● **EXERCISE REQUIREMENTS**: Of all the lines below, return only those starting with the line holding "move,juice carton (orange),[478" and going on through the line holding "replace,cake (russet),[581 301],toy", exactly as written.

● **INPUT MATERIAL**:
▬▬▬

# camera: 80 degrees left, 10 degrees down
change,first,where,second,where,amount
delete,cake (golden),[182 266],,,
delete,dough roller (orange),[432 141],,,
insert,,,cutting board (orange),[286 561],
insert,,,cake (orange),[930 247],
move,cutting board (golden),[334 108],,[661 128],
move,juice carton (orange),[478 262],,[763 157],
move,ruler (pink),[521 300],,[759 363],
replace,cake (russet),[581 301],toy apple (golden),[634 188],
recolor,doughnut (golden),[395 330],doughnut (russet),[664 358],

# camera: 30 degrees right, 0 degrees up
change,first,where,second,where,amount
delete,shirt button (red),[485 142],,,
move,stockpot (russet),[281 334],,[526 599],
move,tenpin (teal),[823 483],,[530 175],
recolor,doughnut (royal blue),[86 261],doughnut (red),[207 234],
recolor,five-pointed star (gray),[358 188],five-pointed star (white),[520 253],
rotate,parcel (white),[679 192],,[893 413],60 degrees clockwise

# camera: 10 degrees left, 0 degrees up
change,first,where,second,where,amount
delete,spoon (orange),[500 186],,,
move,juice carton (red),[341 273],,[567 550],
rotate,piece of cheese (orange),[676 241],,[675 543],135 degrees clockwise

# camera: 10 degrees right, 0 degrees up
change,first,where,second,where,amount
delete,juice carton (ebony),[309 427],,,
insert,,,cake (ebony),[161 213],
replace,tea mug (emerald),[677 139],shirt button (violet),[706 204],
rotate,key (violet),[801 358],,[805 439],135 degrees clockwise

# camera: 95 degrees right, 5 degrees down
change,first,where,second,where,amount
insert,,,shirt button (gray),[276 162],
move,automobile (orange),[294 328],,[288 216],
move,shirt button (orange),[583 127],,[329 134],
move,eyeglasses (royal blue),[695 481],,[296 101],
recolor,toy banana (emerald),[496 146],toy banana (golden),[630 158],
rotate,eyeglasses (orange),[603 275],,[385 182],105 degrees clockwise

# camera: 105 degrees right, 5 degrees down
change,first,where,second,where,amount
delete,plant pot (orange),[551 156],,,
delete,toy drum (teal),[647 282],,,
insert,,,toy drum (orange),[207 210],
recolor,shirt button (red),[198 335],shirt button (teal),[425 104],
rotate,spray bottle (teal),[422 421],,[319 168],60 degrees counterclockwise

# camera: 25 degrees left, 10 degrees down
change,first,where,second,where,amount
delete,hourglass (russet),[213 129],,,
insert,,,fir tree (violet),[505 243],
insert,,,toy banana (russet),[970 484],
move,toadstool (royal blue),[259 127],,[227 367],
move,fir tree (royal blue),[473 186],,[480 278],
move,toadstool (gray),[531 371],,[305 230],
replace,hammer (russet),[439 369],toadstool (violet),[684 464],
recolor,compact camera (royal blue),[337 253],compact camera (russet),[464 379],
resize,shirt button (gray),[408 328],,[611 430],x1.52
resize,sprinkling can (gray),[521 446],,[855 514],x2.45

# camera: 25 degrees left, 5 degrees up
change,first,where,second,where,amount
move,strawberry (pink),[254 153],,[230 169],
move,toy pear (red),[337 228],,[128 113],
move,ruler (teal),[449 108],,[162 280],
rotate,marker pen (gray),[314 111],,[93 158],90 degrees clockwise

▬▬▬

● **RESULT**:
move,juice carton (orange),[478 262],,[763 157],
move,ruler (pink),[521 300],,[759 363],
replace,cake (russet),[581 301],toy apple (golden),[634 188],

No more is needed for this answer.